__Problem requirements__: Pull every line with the word "XSHUT" out of the entries below.

Extracted data entries
┏━━
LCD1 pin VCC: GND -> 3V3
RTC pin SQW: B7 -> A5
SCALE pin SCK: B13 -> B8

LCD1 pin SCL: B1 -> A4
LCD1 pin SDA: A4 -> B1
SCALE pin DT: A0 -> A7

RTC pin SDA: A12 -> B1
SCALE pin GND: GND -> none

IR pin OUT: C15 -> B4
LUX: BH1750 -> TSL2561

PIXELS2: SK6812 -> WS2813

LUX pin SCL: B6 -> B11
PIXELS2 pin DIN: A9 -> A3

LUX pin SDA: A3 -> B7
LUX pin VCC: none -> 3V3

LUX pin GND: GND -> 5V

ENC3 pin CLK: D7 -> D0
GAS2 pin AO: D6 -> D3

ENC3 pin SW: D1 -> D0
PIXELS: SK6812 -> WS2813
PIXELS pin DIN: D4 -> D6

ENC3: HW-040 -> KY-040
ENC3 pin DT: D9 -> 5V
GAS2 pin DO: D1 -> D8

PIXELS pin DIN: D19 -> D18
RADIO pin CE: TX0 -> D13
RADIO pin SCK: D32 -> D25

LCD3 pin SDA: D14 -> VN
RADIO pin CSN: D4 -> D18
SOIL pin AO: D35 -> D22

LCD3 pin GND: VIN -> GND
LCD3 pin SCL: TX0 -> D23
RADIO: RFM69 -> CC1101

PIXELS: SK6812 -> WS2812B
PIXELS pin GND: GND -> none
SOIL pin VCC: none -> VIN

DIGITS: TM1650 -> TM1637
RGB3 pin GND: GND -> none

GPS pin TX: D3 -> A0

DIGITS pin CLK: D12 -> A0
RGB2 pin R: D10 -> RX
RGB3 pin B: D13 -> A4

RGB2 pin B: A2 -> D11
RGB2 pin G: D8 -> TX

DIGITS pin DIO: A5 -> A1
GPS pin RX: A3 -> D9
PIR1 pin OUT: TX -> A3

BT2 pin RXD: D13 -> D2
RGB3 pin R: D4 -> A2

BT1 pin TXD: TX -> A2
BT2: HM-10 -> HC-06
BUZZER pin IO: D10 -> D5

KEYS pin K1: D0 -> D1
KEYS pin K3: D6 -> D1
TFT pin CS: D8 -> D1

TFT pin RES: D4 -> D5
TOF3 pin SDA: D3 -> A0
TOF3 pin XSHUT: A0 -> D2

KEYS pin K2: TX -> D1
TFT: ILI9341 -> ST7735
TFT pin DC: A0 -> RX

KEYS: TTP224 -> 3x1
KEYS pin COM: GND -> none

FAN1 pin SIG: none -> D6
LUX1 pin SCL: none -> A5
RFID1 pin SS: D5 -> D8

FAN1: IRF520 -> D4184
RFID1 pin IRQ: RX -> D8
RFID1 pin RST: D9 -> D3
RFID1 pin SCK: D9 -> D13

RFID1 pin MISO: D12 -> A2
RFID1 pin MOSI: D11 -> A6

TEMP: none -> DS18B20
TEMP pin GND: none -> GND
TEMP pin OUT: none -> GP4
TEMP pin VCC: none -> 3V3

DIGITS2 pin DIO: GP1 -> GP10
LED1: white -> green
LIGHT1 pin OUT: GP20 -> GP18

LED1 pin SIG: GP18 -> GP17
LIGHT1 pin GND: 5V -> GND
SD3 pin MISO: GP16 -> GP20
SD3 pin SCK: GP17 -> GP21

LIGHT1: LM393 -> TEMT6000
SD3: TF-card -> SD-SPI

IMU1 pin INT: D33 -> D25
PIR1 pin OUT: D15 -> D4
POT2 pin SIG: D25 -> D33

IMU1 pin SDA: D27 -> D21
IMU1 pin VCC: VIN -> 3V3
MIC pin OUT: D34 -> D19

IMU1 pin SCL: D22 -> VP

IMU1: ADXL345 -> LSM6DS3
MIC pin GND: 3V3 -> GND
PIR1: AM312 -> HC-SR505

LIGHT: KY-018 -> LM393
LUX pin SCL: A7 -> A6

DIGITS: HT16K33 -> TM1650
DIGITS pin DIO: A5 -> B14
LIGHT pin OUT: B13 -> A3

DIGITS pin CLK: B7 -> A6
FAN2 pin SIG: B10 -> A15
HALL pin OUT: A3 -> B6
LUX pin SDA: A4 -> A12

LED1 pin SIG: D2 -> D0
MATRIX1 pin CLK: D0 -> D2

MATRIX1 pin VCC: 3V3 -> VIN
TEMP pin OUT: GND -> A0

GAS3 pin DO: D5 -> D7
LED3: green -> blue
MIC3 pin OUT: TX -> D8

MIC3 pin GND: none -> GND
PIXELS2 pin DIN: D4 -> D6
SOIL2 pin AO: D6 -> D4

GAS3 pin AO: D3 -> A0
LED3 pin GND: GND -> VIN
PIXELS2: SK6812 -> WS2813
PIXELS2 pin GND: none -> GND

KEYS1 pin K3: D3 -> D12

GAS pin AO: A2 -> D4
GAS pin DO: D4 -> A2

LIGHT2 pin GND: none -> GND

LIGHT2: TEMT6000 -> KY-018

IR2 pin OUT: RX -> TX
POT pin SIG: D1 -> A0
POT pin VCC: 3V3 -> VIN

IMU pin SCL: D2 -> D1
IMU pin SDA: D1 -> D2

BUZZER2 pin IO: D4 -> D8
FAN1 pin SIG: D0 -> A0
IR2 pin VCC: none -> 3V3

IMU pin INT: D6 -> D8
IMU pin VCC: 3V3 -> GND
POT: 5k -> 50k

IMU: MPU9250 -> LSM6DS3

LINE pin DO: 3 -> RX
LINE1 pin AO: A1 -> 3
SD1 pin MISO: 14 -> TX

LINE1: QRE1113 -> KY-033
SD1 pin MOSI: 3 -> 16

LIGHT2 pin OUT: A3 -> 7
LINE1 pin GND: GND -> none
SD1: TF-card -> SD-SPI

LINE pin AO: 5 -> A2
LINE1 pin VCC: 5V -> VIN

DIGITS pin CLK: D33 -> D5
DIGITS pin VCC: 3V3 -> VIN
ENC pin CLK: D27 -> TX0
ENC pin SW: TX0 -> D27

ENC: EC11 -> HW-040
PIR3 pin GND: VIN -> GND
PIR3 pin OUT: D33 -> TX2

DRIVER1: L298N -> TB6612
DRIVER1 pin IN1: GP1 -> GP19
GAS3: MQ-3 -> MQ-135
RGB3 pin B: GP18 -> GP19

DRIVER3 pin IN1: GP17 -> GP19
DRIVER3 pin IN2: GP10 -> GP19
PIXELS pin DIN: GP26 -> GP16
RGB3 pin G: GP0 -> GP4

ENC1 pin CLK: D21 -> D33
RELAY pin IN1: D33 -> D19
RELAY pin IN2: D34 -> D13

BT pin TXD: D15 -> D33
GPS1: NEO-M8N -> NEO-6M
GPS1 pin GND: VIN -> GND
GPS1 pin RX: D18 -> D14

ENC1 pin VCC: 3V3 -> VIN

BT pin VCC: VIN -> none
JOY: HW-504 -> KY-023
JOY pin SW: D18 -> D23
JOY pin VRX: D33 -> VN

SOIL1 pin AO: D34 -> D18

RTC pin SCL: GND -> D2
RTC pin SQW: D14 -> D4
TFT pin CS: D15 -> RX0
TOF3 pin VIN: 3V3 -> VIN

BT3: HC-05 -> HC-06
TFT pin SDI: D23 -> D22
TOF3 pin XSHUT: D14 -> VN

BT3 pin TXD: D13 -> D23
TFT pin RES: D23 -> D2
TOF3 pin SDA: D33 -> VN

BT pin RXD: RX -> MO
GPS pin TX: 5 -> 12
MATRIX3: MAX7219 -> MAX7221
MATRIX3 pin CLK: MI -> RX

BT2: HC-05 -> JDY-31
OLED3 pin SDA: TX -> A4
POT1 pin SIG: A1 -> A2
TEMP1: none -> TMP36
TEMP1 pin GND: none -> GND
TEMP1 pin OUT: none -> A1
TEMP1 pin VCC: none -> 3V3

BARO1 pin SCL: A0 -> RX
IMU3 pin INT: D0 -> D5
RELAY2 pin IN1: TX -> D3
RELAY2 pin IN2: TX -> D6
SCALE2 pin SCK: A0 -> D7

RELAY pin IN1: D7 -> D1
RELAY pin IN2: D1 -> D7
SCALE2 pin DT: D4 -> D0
┗━━
__Response to this exercise__:
TOF3 pin XSHUT: A0 -> D2
TOF3 pin XSHUT: D14 -> VN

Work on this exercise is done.